**DESCRIPTION OF THE TASK**
Some of the lines below need repeating. Reproduce exactly those between the lines holding "snow-white compact camera [307, 254, 358, 315]" and "jet-black shoe [159, 137, 257, 186]", inclusive.

**ENTRIES SUPPLIED**
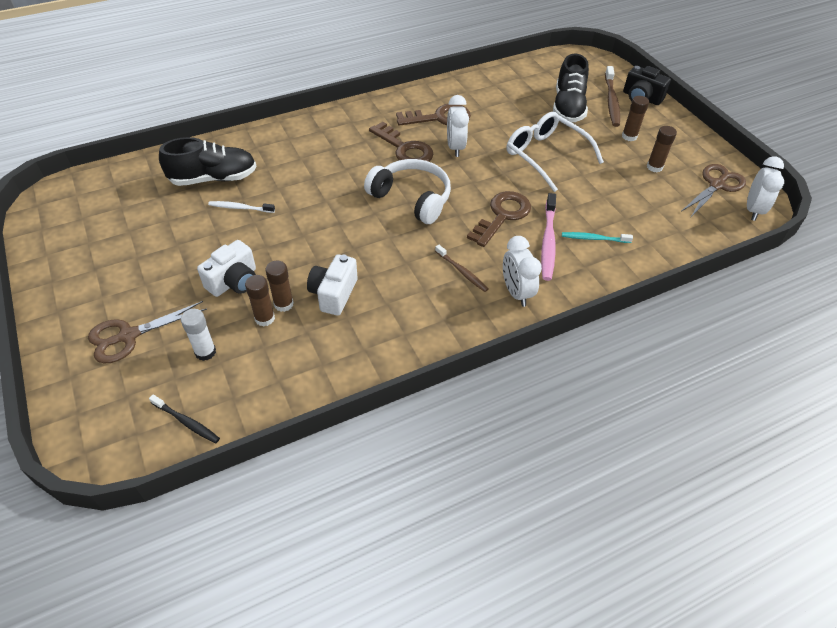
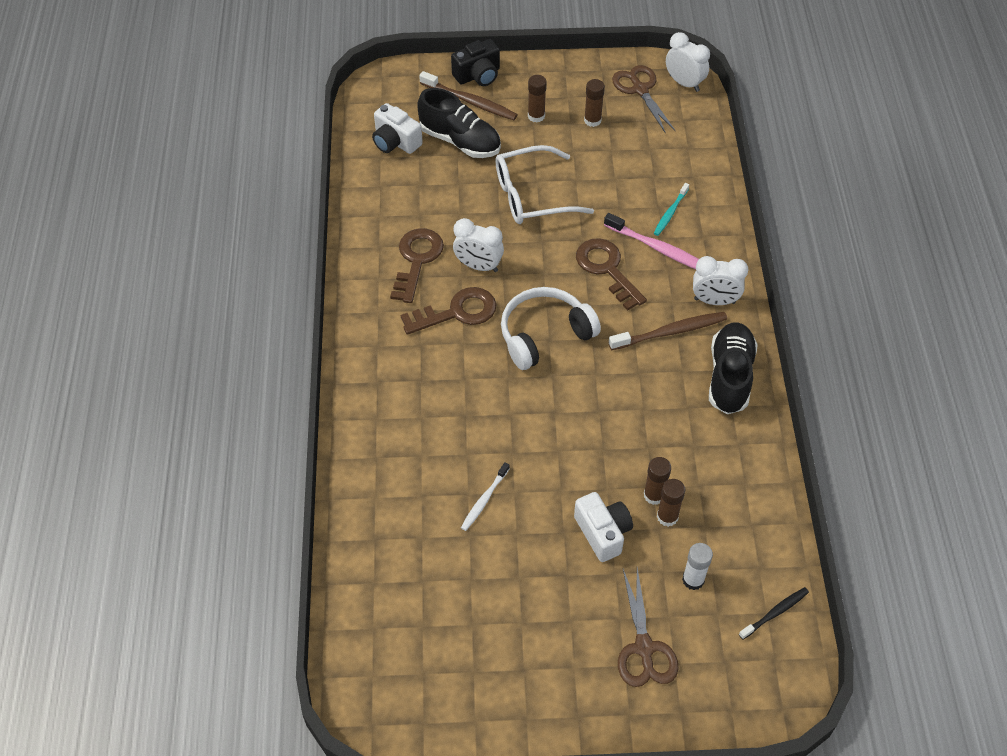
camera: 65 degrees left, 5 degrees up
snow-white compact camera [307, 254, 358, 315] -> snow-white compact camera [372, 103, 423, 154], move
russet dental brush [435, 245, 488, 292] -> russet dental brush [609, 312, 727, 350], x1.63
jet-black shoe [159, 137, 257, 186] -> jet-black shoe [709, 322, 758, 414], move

--

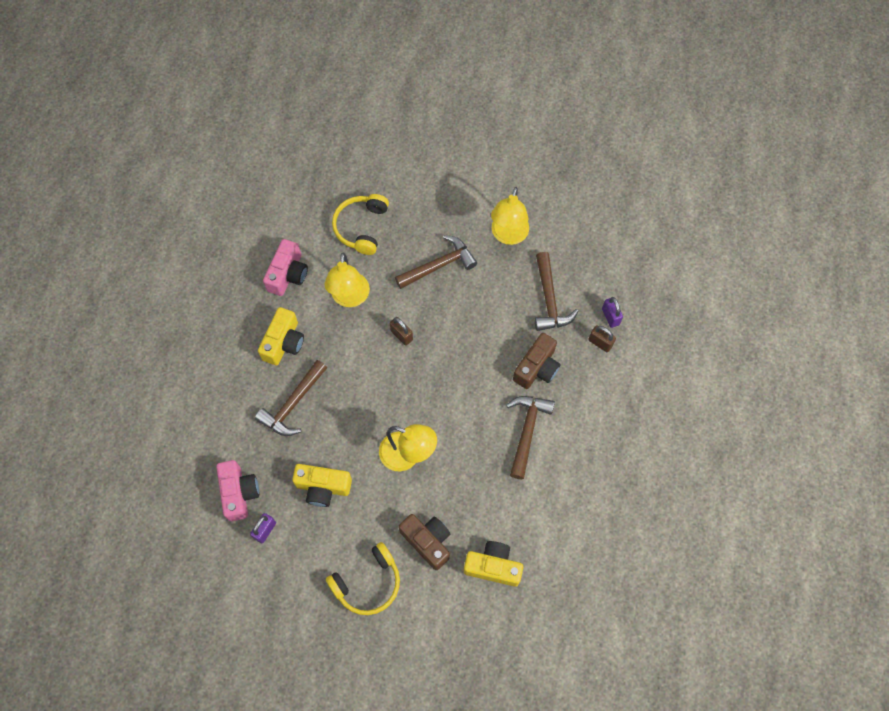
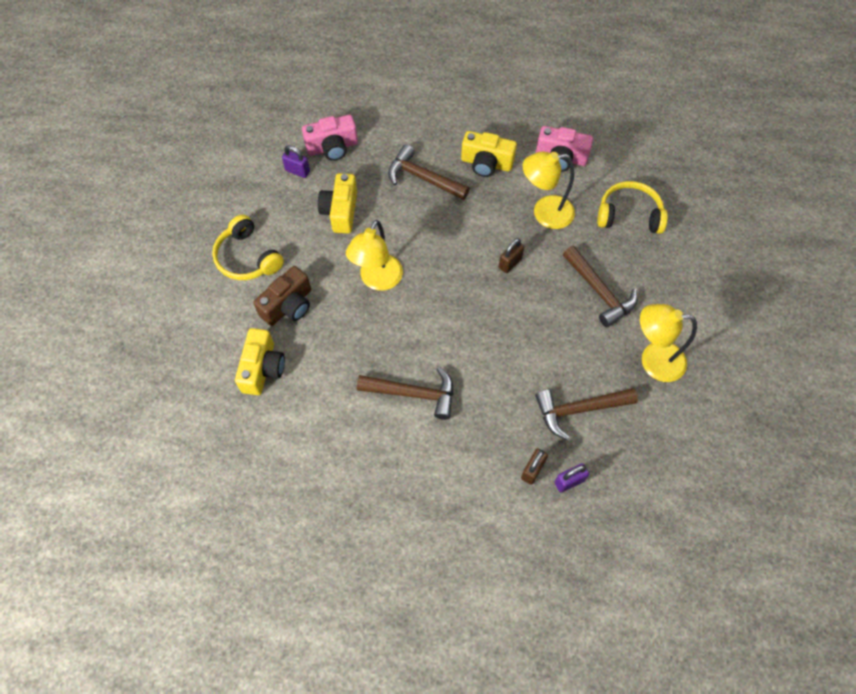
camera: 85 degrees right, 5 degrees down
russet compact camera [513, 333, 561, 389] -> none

**ANSWER TO THIS PROBLEM**
snow-white compact camera [307, 254, 358, 315] -> snow-white compact camera [372, 103, 423, 154], move
russet dental brush [435, 245, 488, 292] -> russet dental brush [609, 312, 727, 350], x1.63
jet-black shoe [159, 137, 257, 186] -> jet-black shoe [709, 322, 758, 414], move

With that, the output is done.